--- MATERIAL PROVIDED ---

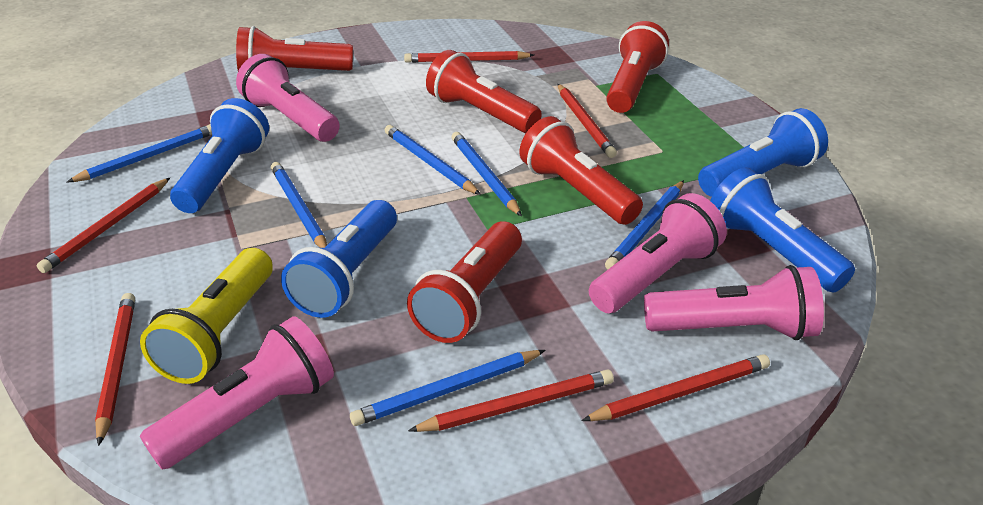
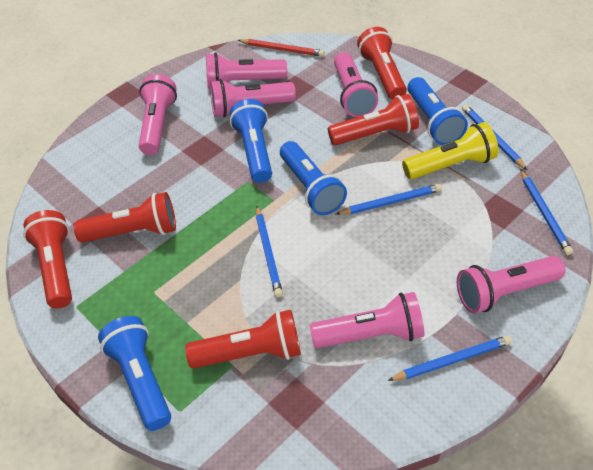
blue pencil: 6 -> 5
pink flashlight: 4 -> 6
red pencil: 6 -> 1

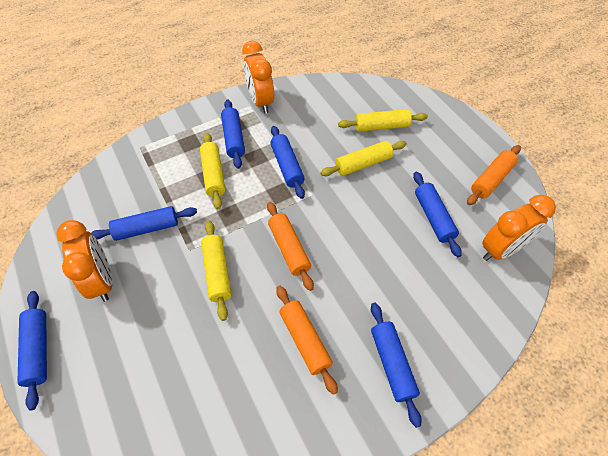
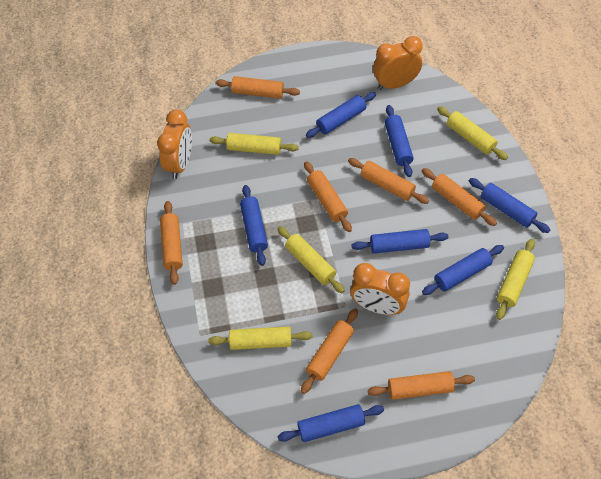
blue rolling pin: 6 -> 7
orange rolling pin: 3 -> 7
yellow rolling pin: 4 -> 5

---

◆ WORK TASK:
Each record above needs to be copied exactly, with images left out.

◆ RESULT:
blue pencil: 6 -> 5
pink flashlight: 4 -> 6
red pencil: 6 -> 1

blue rolling pin: 6 -> 7
orange rolling pin: 3 -> 7
yellow rolling pin: 4 -> 5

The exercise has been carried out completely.